> Work instruction: Every entry below is to be copied word for word, with its pictures removed.

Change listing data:
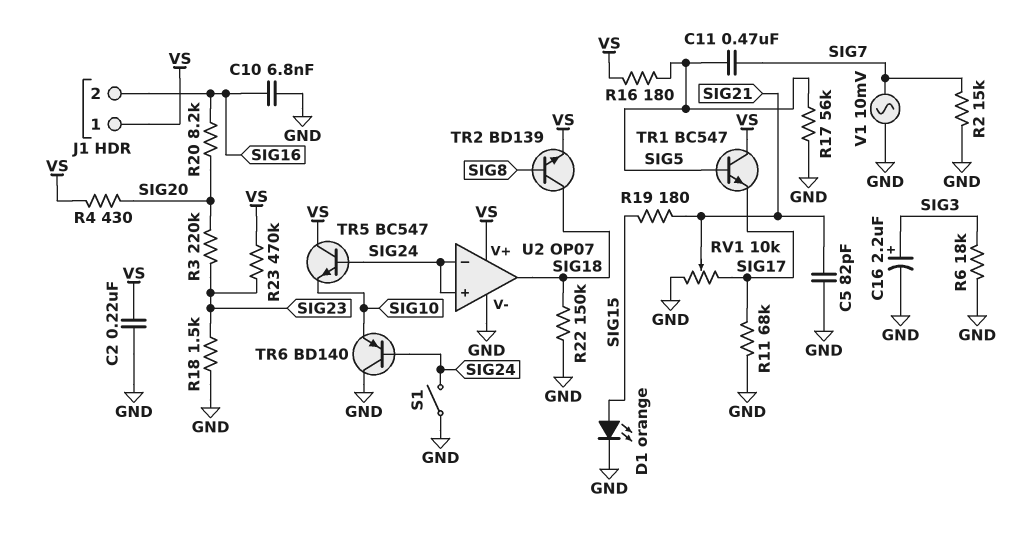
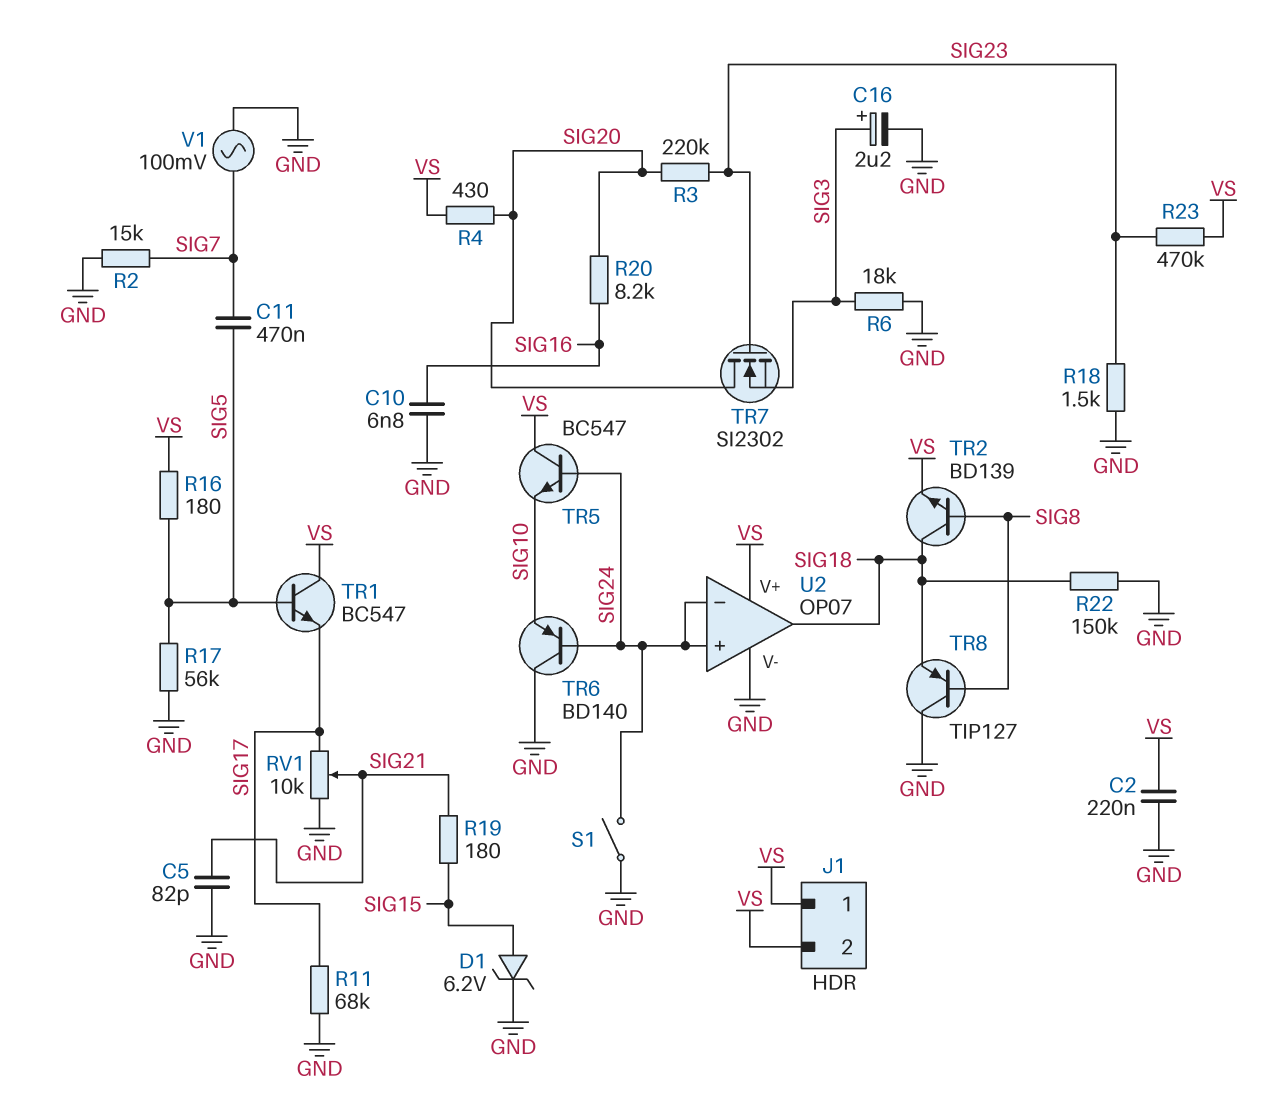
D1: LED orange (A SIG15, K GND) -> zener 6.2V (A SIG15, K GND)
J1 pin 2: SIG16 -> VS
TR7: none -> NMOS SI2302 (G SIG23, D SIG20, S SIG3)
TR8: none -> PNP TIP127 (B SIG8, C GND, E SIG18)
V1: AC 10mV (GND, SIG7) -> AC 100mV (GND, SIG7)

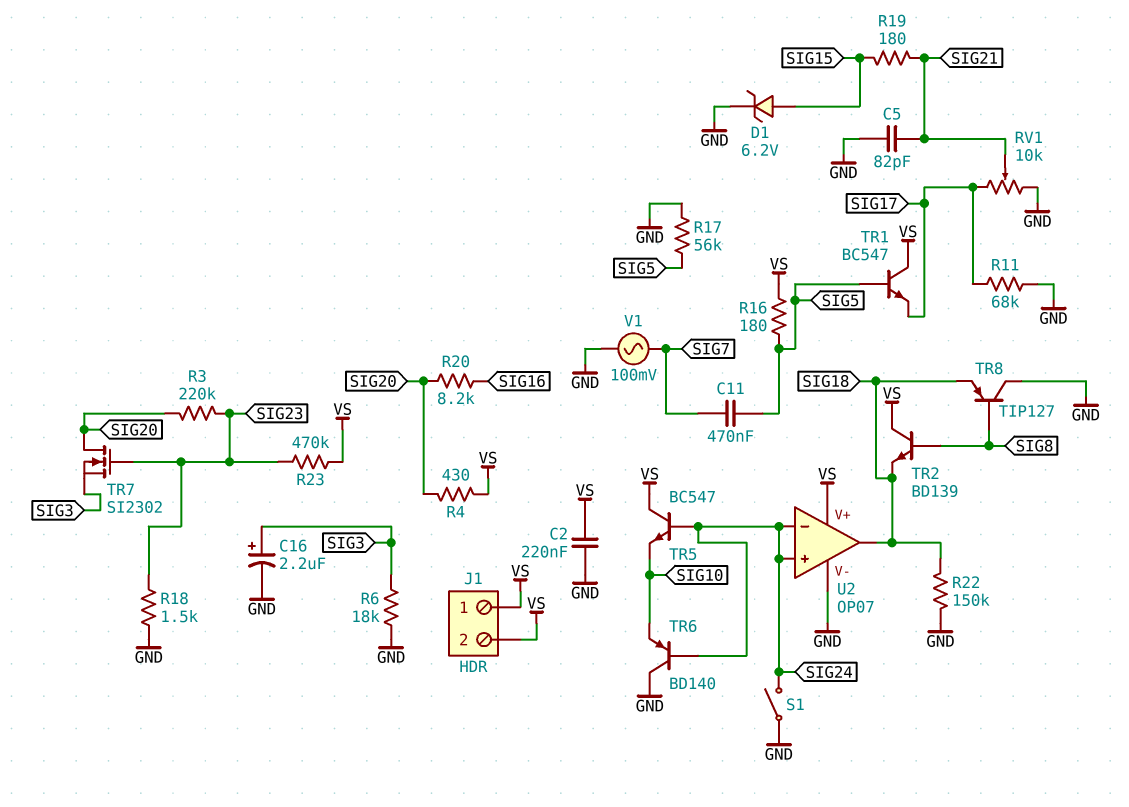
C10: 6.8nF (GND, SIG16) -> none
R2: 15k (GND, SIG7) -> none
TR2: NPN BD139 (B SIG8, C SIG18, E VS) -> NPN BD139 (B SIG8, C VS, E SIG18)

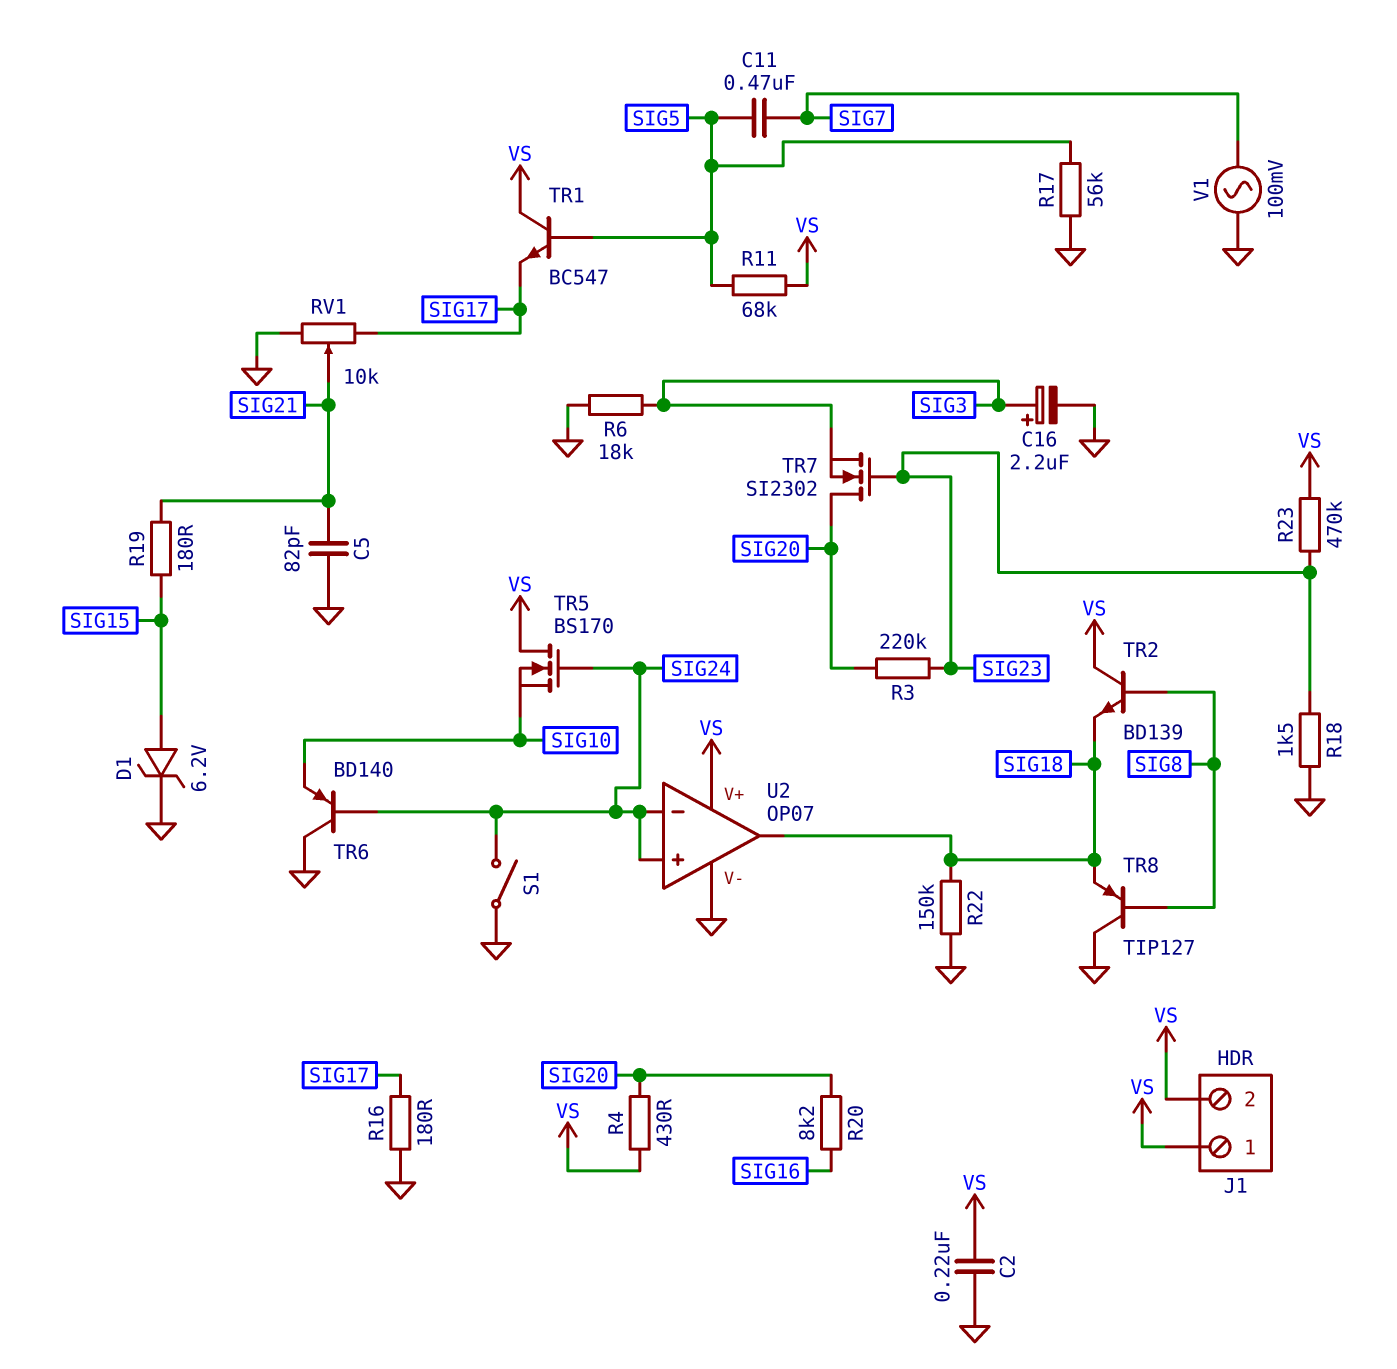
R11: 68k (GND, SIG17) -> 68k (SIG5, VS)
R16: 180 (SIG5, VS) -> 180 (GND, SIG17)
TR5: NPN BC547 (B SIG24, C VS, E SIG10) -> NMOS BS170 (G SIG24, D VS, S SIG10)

> Solution for this task:
D1: LED orange (A SIG15, K GND) -> zener 6.2V (A SIG15, K GND)
J1 pin 2: SIG16 -> VS
TR7: none -> NMOS SI2302 (G SIG23, D SIG20, S SIG3)
TR8: none -> PNP TIP127 (B SIG8, C GND, E SIG18)
V1: AC 10mV (GND, SIG7) -> AC 100mV (GND, SIG7)

C10: 6.8nF (GND, SIG16) -> none
R2: 15k (GND, SIG7) -> none
TR2: NPN BD139 (B SIG8, C SIG18, E VS) -> NPN BD139 (B SIG8, C VS, E SIG18)

R11: 68k (GND, SIG17) -> 68k (SIG5, VS)
R16: 180 (SIG5, VS) -> 180 (GND, SIG17)
TR5: NPN BC547 (B SIG24, C VS, E SIG10) -> NMOS BS170 (G SIG24, D VS, S SIG10)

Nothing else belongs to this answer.